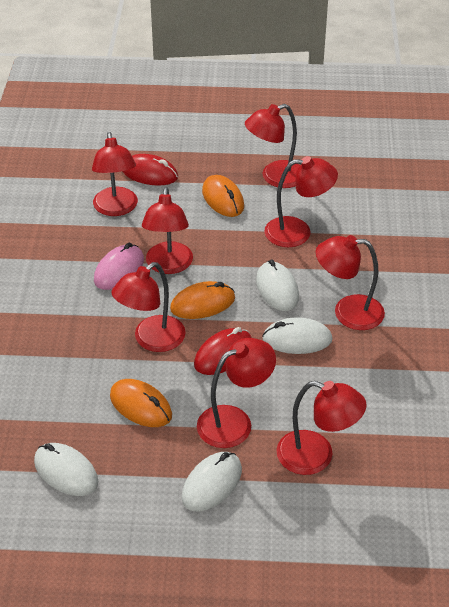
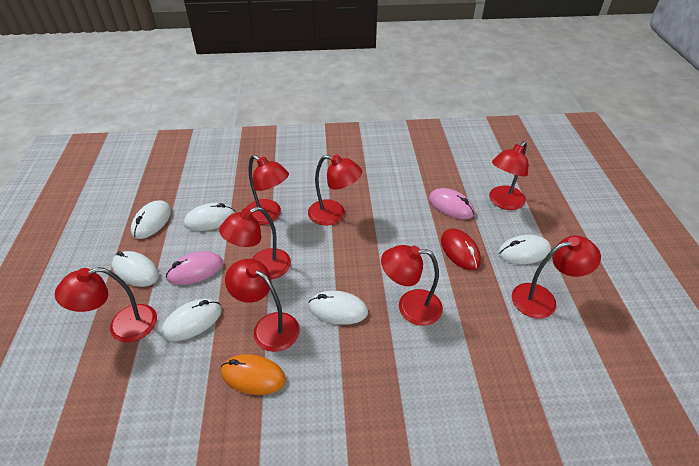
orange mouse: 3 -> 1
pink mouse: 1 -> 2
red mouse: 2 -> 1
white mouse: 4 -> 6

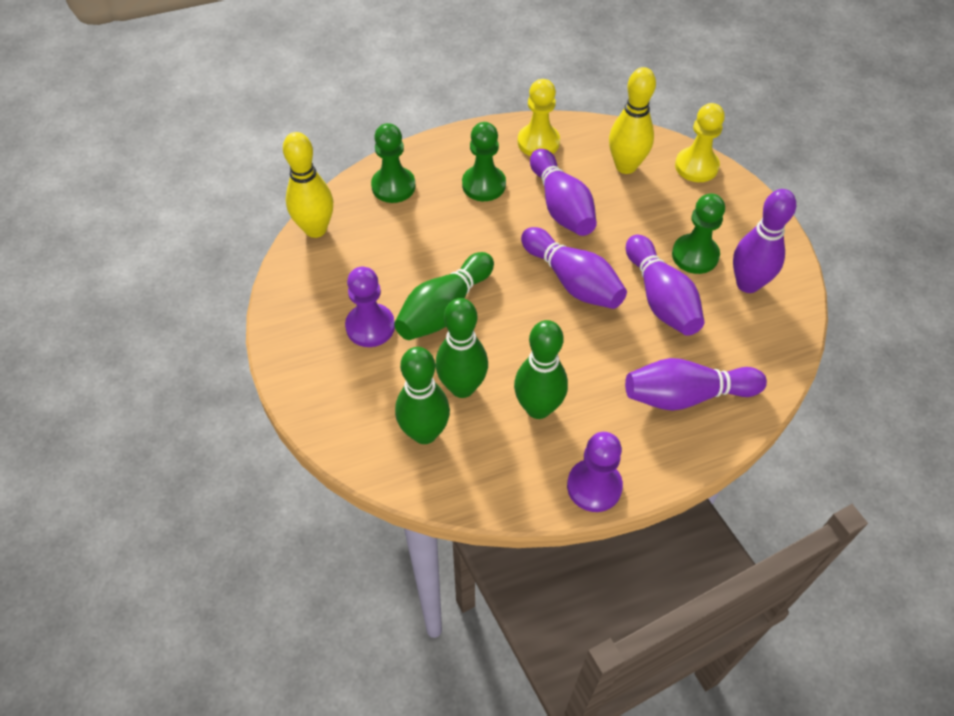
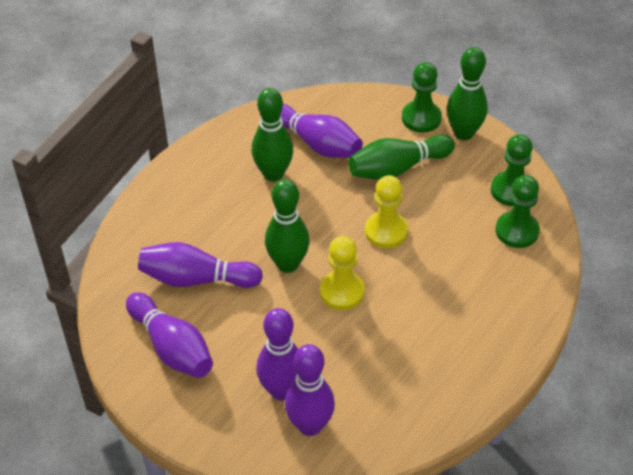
purple pawn: 2 -> 0
yellow bowling pin: 2 -> 0

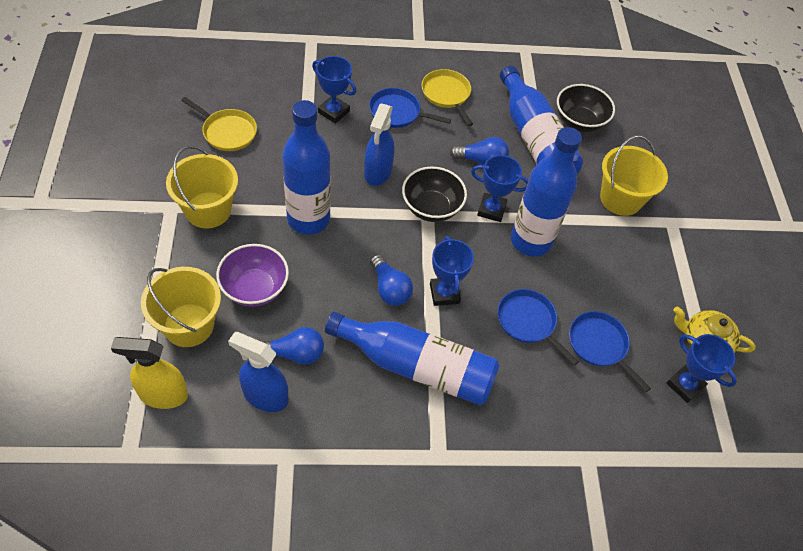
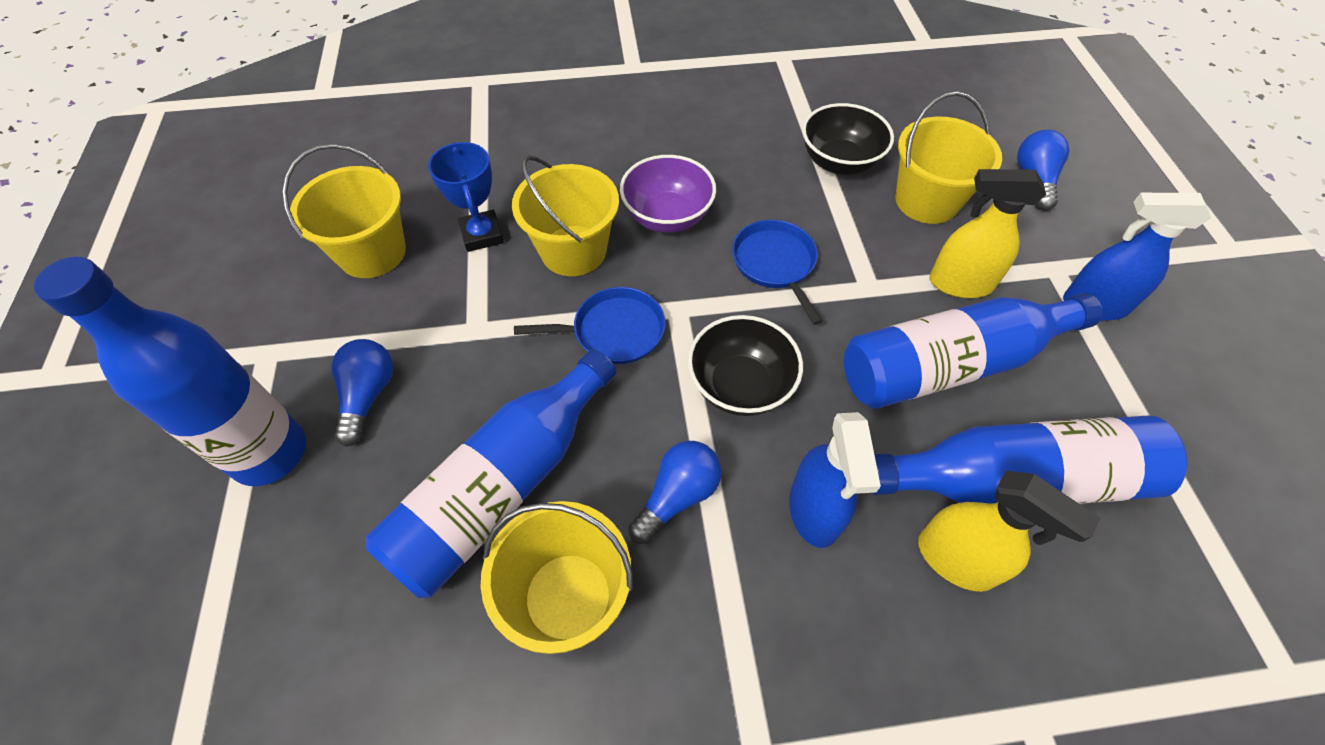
blue pan: 3 -> 2
blue trophy: 4 -> 1
yellow bucket: 3 -> 4
yellow pan: 2 -> 0
yellow spray bottle: 1 -> 2
yellow teapot: 1 -> 0

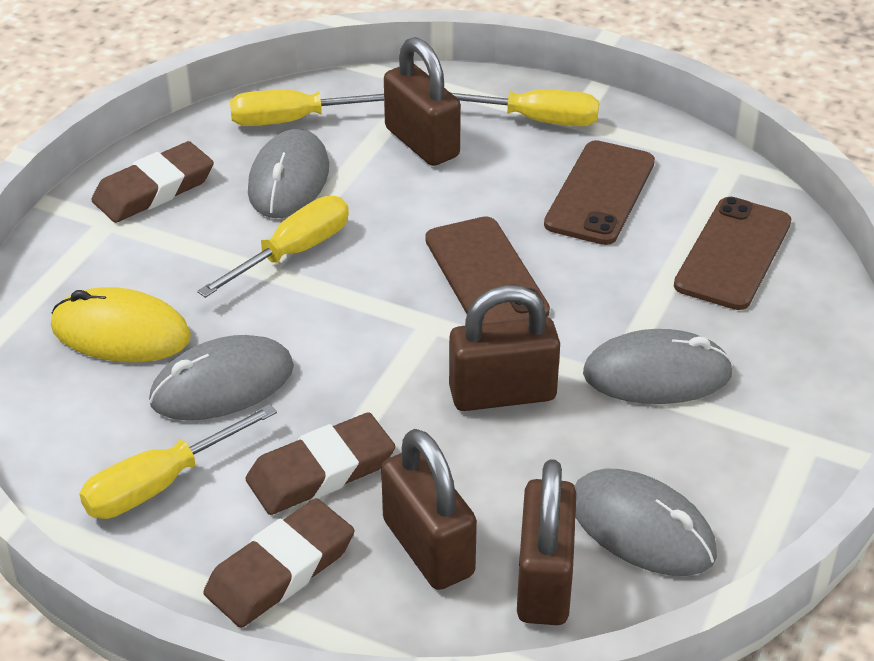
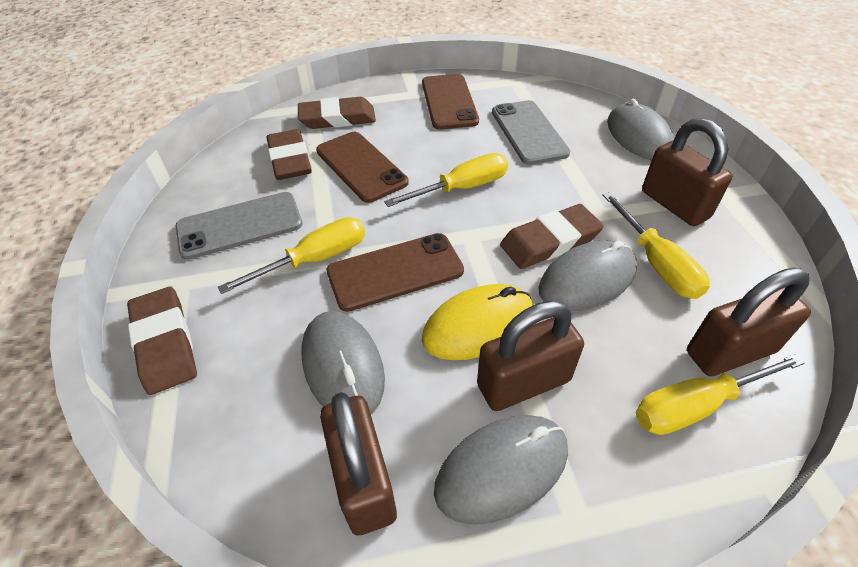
brown eraser: 3 -> 4
grey phone: 0 -> 2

+ + + + + + +

▶ [What you will do] What lines in the entries above include the string "mouse"? Return each one.

▶ [Solved exercise]
orange mouse: 3 -> 1
pink mouse: 1 -> 2
red mouse: 2 -> 1
white mouse: 4 -> 6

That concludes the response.